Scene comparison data

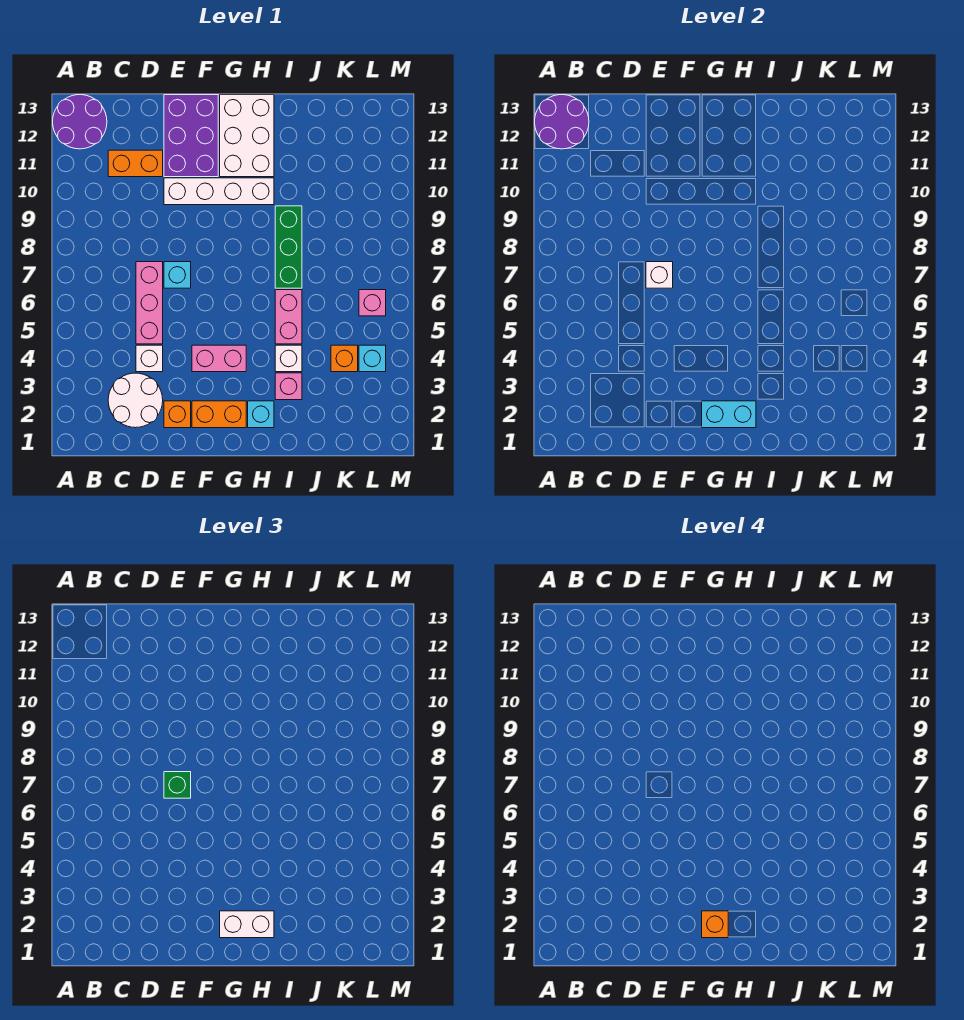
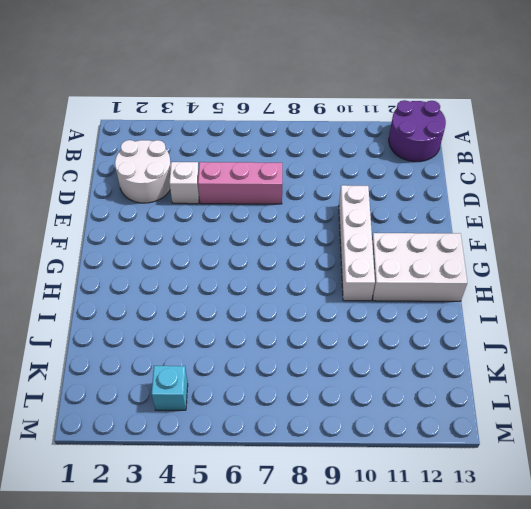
none -> orange 1x2 brick [108,150,163,177]
none -> orange 1x1 brick [164,401,191,428]
none -> cyan 1x1 brick [164,262,191,288]

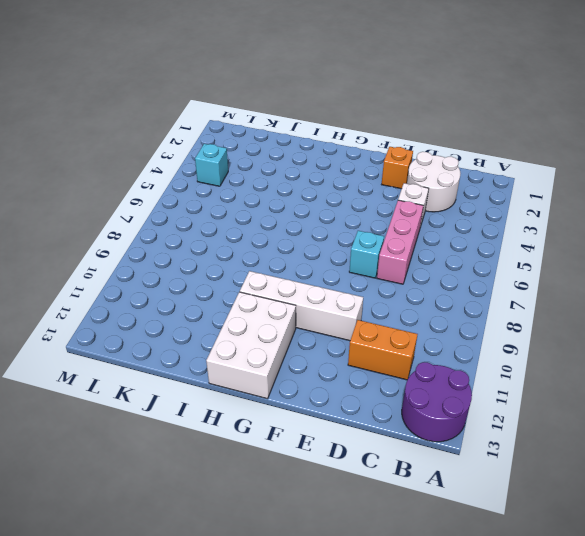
none -> purple 2x3 brick [164,95,218,177]
none -> orange 1x2 brick [192,401,246,428]
none -> pink 1x2 brick [192,345,246,372]

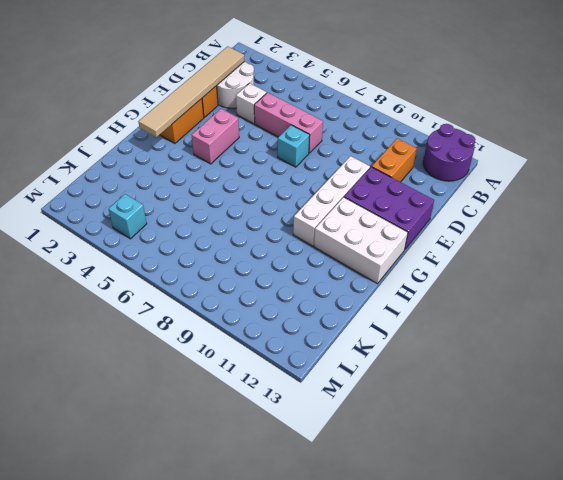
tan 1x6 tile [138,46,245,137] -> cyan 1x2 brick [702,401,756,428]
none -> cyan 1x1 brick [248,401,274,428]
none -> pink 1x1 brick [275,373,302,400]
none -> white 1x1 brick [275,345,302,372]

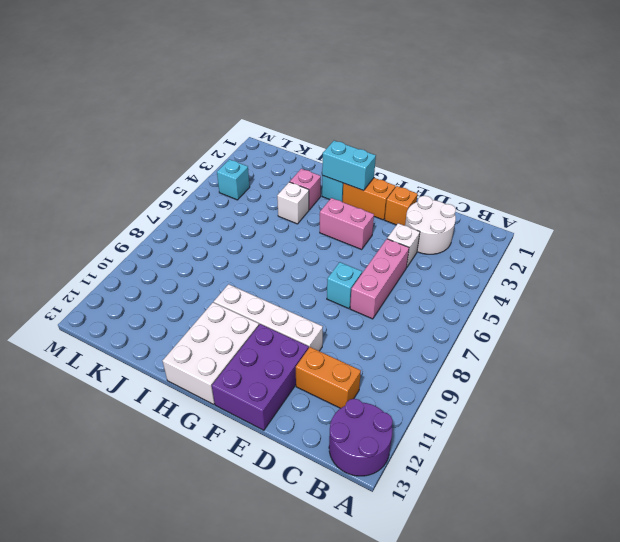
none -> pink 1x2 brick [275,290,302,344]
none -> green 1x3 brick [275,206,302,288]
none -> orange 1x1 brick [331,345,358,372]

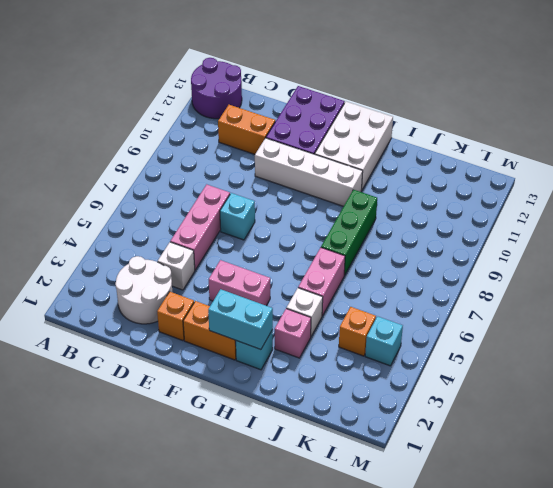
none -> pink 1x1 brick [359,290,386,316]
none -> purple 2x2 round brick [535,95,589,149]
none -> white 1x1 brick [646,262,673,288]

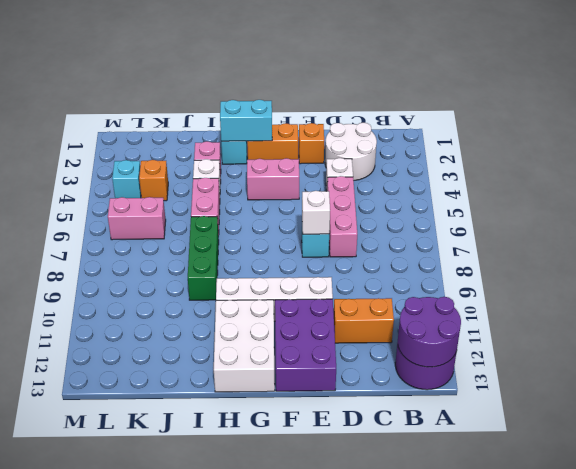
pink 1x2 brick [108,197,166,240] -> pink 1x1 brick [359,290,386,316]
none -> green 1x1 brick [164,772,191,798]
none -> white 1x2 brick [220,911,274,938]
none -> orange 1x1 brick [702,911,728,938]

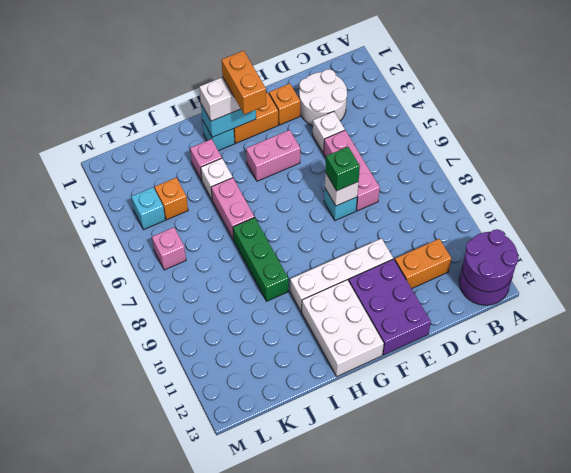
orange 1x2 brick [222,51,266,114] -> orange 1x1 brick [702,911,728,938]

• _WHAT YOU WILL DO_:
Pictures are to be left out; the answer must otherwise be exactly the lines from the one with "none -> pink 1x1 brick [359,290,386,316]" through the final line of the entries above, both included.

• _WRITTEN ANSWER_:
none -> pink 1x1 brick [359,290,386,316]
none -> purple 2x2 round brick [535,95,589,149]
none -> white 1x1 brick [646,262,673,288]

pink 1x2 brick [108,197,166,240] -> pink 1x1 brick [359,290,386,316]
none -> green 1x1 brick [164,772,191,798]
none -> white 1x2 brick [220,911,274,938]
none -> orange 1x1 brick [702,911,728,938]

orange 1x2 brick [222,51,266,114] -> orange 1x1 brick [702,911,728,938]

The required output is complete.